§ **Available records**:

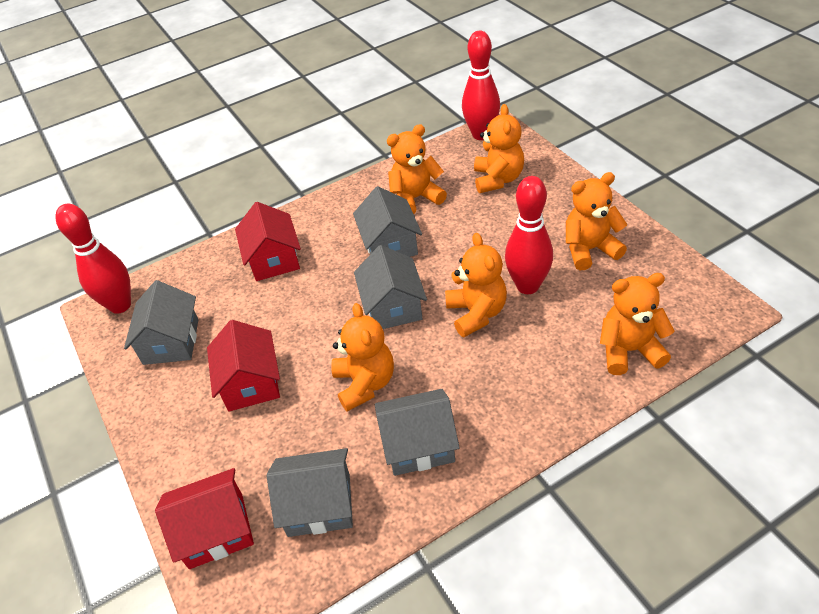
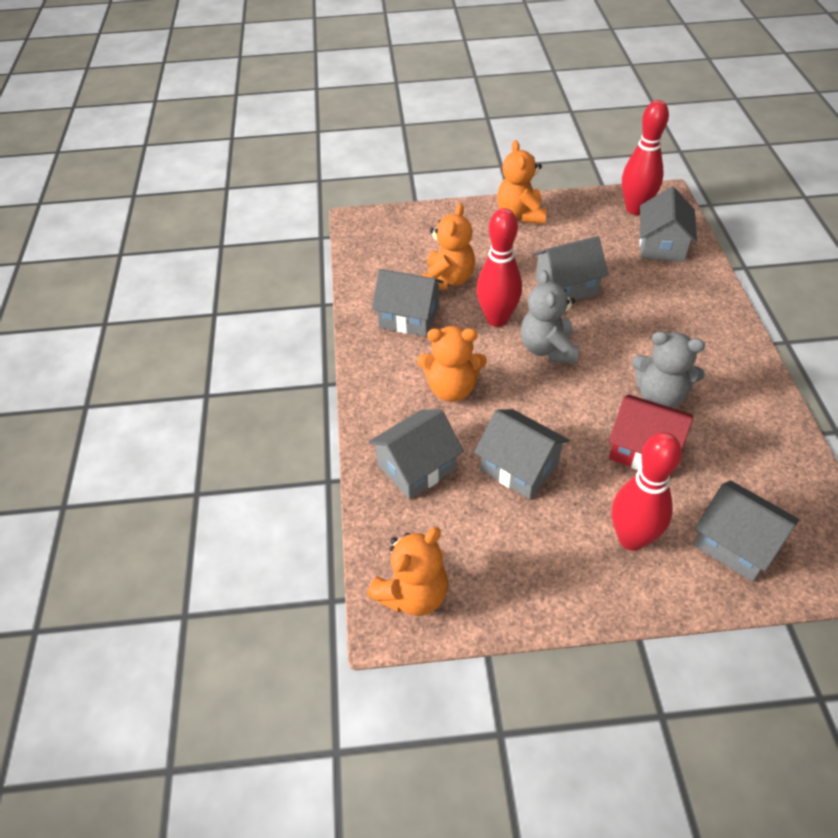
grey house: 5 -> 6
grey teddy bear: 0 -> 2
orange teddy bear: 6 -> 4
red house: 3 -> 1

* * *

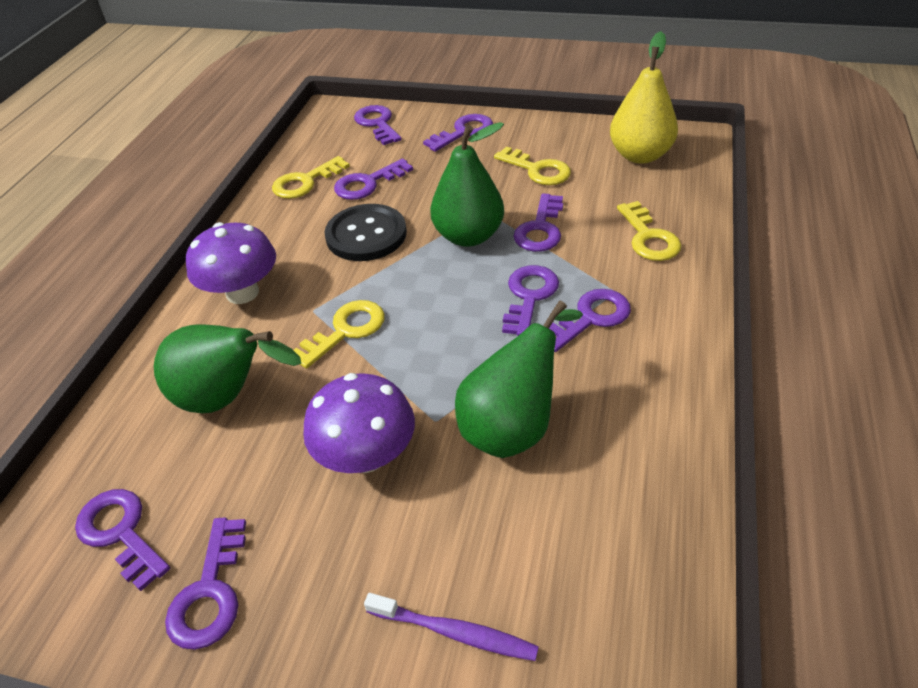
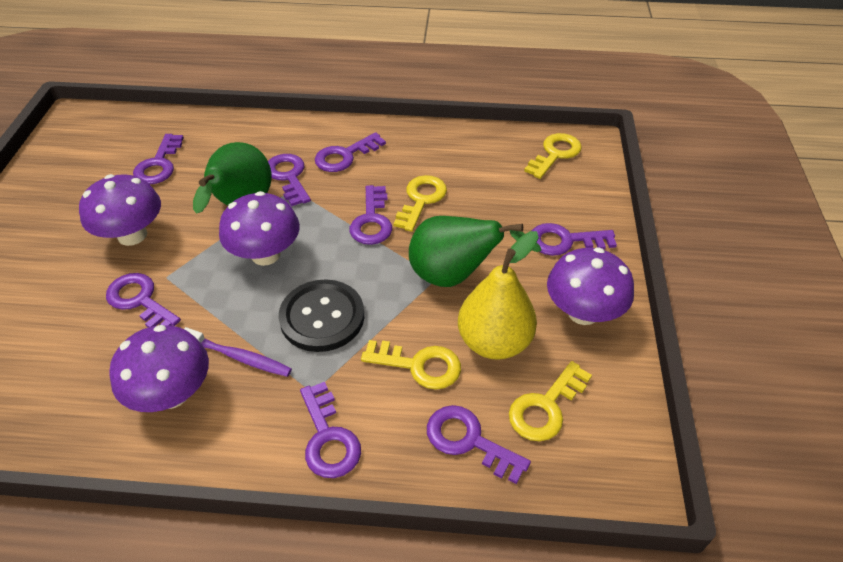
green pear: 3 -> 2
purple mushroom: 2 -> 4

§ **Problem to work on**:
Copy each line above that contains the string "teddy".

§ **Response to this task**:
grey teddy bear: 0 -> 2
orange teddy bear: 6 -> 4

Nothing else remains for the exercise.